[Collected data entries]
'''

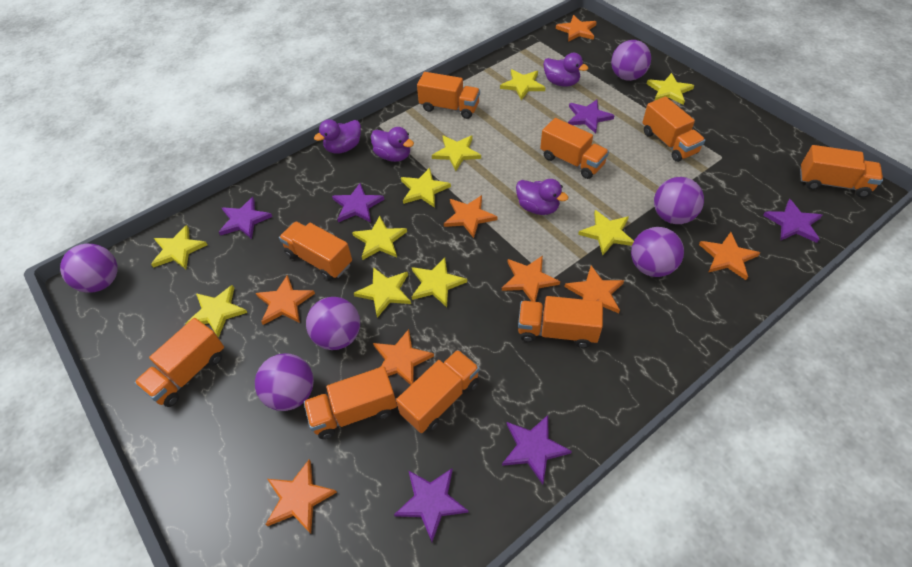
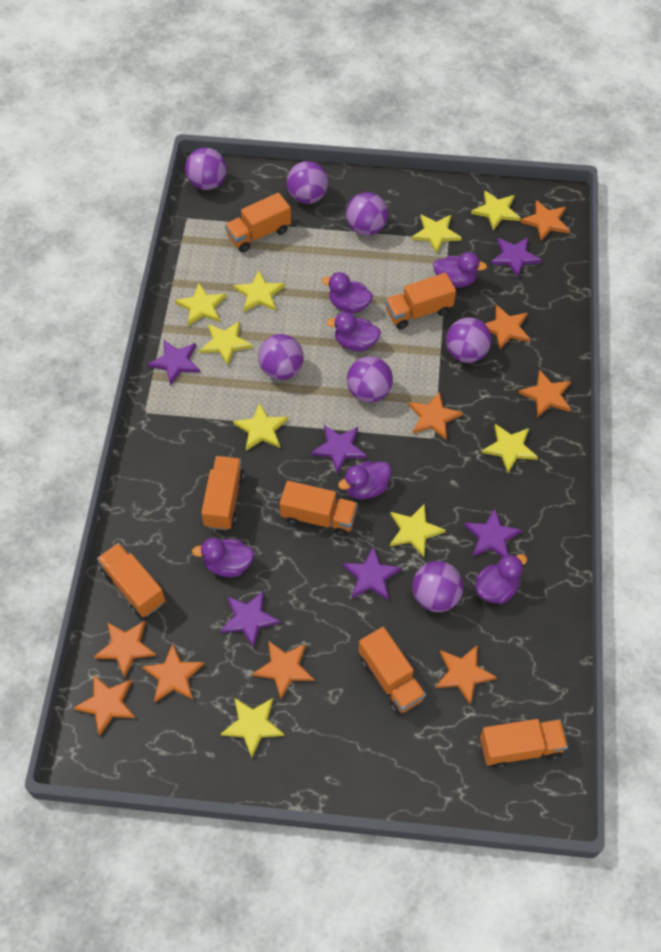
orange star: [256,275,315,325] [265,459,337,534] [373,329,434,385] [444,195,497,238] [502,256,560,302] [556,15,596,42] [564,266,624,313] [699,232,760,280] = 8 -> [73,675,135,736] [94,621,156,678] [142,644,204,702] [252,641,314,699] [409,392,463,440] [435,645,497,705] [485,305,530,350] [519,370,571,418] [520,200,570,241] = 9
orange truck: [134,318,224,407] [279,221,352,280] [304,366,397,439] [396,350,480,433] [417,72,480,119] [518,296,603,348] [540,118,609,179] [642,96,705,162] [800,145,883,198] = 9 -> [97,543,165,617] [201,456,245,530] [225,193,291,252] [280,481,358,537] [359,627,426,714] [385,273,456,330] [480,719,568,769] = 7
purple ball: [60,244,118,293] [255,353,314,411] [306,297,360,350] [611,40,651,81] [631,227,684,277] [654,177,704,224] = 6 -> [185,148,227,190] [258,334,304,380] [287,161,328,204] [346,192,388,236] [347,356,393,403] [412,561,464,612] [446,317,491,363] = 7
purple duck: [314,119,361,154] [371,127,414,162] [516,179,568,215] [543,53,588,87] = 4 -> [192,538,254,577] [322,272,373,313] [327,312,381,352] [338,461,391,499] [433,252,487,288] [476,554,527,604] = 6
yellow star: [151,225,207,269] [185,285,248,338] [352,216,407,260] [354,267,411,318] [401,168,451,208] [412,258,467,307] [432,136,481,171] [500,69,545,100] [578,210,634,255] [647,73,694,105] = 10 -> [175,283,227,326] [200,321,253,365] [221,698,284,758] [233,270,285,312] [233,402,288,451] [390,504,446,557] [411,215,462,254] [471,191,521,231] [482,424,538,473] = 9

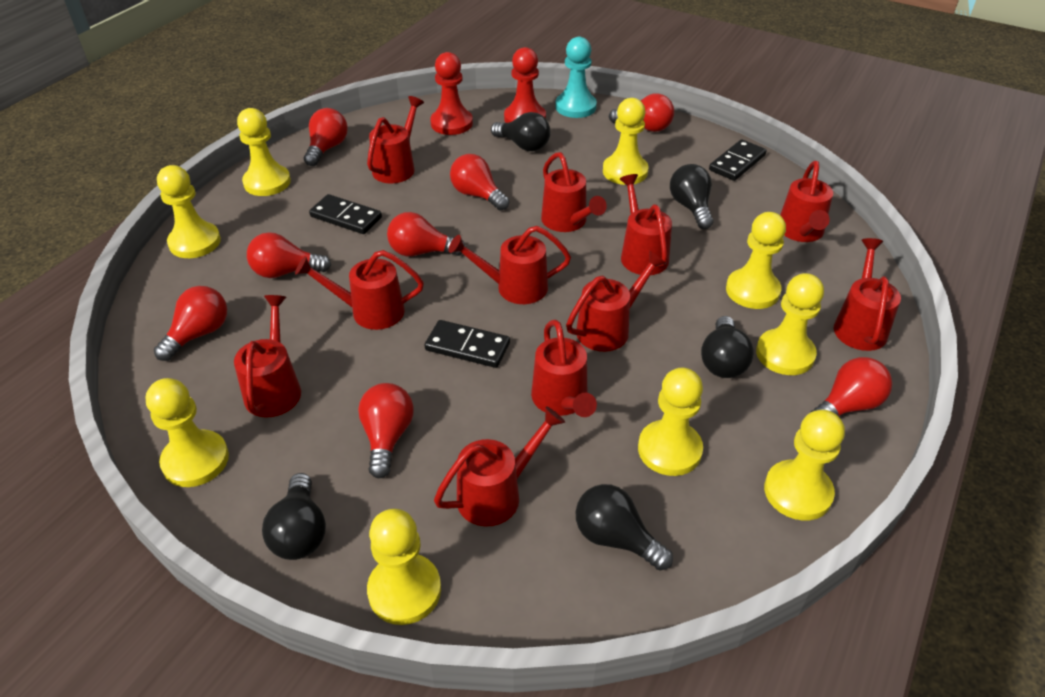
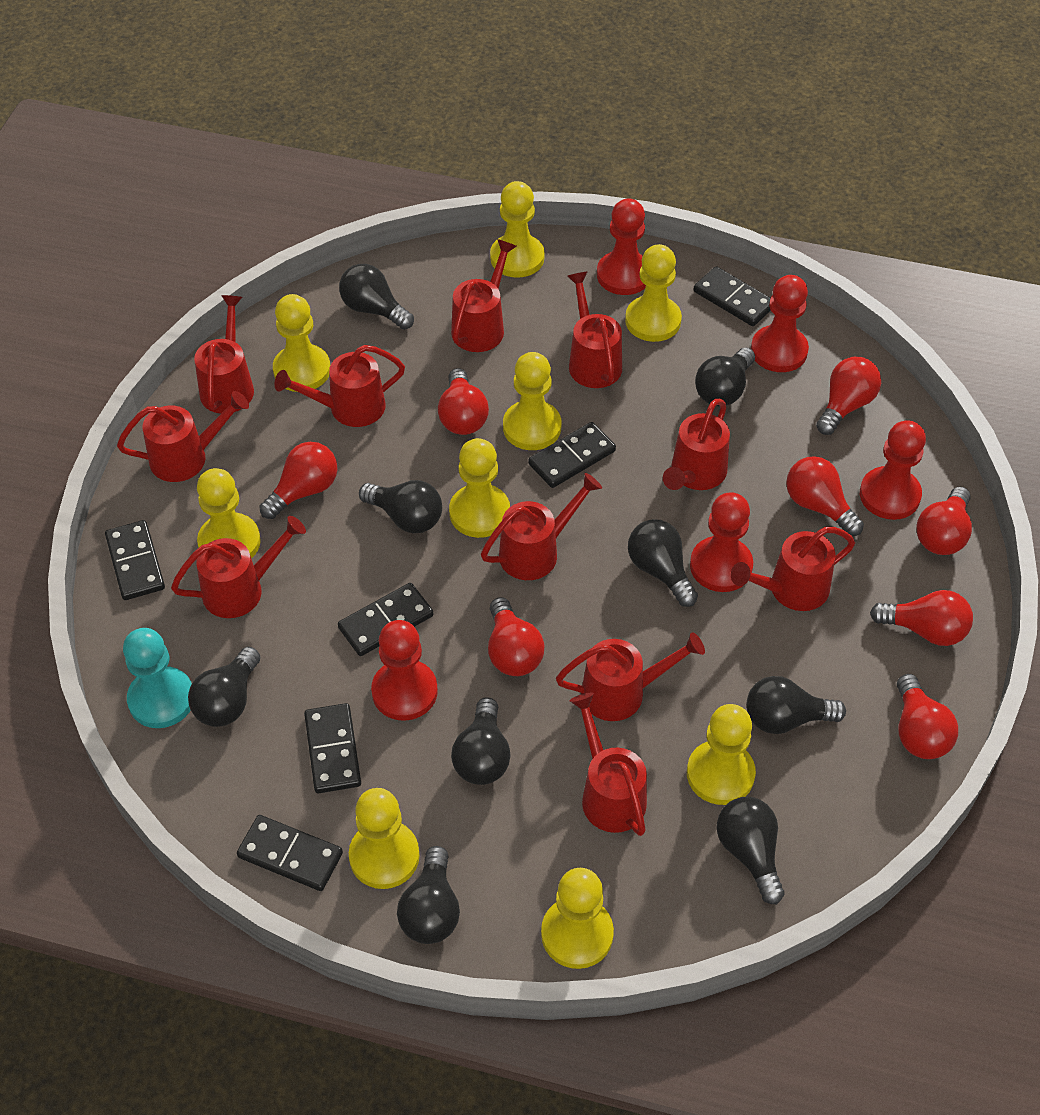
black domino: [309,194,382,234] [425,320,510,368] [709,139,767,181] = 3 -> [105,520,165,600] [237,815,343,891] [304,703,361,794] [338,583,433,656] [528,422,616,488] [693,266,771,326] = 6
black light bulb: [262,473,326,560] [491,112,551,151] [576,484,673,571] [670,164,714,229] [701,316,754,378] = 5 -> [188,647,261,727] [339,264,414,330] [359,480,442,533] [397,846,460,944] [451,697,511,785] [628,519,698,607] [695,347,755,407] [717,797,784,904] [747,676,846,734] = 9
red pawn: [430,52,473,135] [504,47,546,123] = 2 -> [371,620,438,721] [597,198,646,295] [690,492,753,592] [751,275,809,372] [860,420,926,520] = 5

'''

◆ Exercise details ◆
Omitting all pictures, reproduce the records above in their entirety.

◆ Written response ◆
orange star: [256,275,315,325] [265,459,337,534] [373,329,434,385] [444,195,497,238] [502,256,560,302] [556,15,596,42] [564,266,624,313] [699,232,760,280] = 8 -> [73,675,135,736] [94,621,156,678] [142,644,204,702] [252,641,314,699] [409,392,463,440] [435,645,497,705] [485,305,530,350] [519,370,571,418] [520,200,570,241] = 9
orange truck: [134,318,224,407] [279,221,352,280] [304,366,397,439] [396,350,480,433] [417,72,480,119] [518,296,603,348] [540,118,609,179] [642,96,705,162] [800,145,883,198] = 9 -> [97,543,165,617] [201,456,245,530] [225,193,291,252] [280,481,358,537] [359,627,426,714] [385,273,456,330] [480,719,568,769] = 7
purple ball: [60,244,118,293] [255,353,314,411] [306,297,360,350] [611,40,651,81] [631,227,684,277] [654,177,704,224] = 6 -> [185,148,227,190] [258,334,304,380] [287,161,328,204] [346,192,388,236] [347,356,393,403] [412,561,464,612] [446,317,491,363] = 7
purple duck: [314,119,361,154] [371,127,414,162] [516,179,568,215] [543,53,588,87] = 4 -> [192,538,254,577] [322,272,373,313] [327,312,381,352] [338,461,391,499] [433,252,487,288] [476,554,527,604] = 6
yellow star: [151,225,207,269] [185,285,248,338] [352,216,407,260] [354,267,411,318] [401,168,451,208] [412,258,467,307] [432,136,481,171] [500,69,545,100] [578,210,634,255] [647,73,694,105] = 10 -> [175,283,227,326] [200,321,253,365] [221,698,284,758] [233,270,285,312] [233,402,288,451] [390,504,446,557] [411,215,462,254] [471,191,521,231] [482,424,538,473] = 9

black domino: [309,194,382,234] [425,320,510,368] [709,139,767,181] = 3 -> [105,520,165,600] [237,815,343,891] [304,703,361,794] [338,583,433,656] [528,422,616,488] [693,266,771,326] = 6
black light bulb: [262,473,326,560] [491,112,551,151] [576,484,673,571] [670,164,714,229] [701,316,754,378] = 5 -> [188,647,261,727] [339,264,414,330] [359,480,442,533] [397,846,460,944] [451,697,511,785] [628,519,698,607] [695,347,755,407] [717,797,784,904] [747,676,846,734] = 9
red pawn: [430,52,473,135] [504,47,546,123] = 2 -> [371,620,438,721] [597,198,646,295] [690,492,753,592] [751,275,809,372] [860,420,926,520] = 5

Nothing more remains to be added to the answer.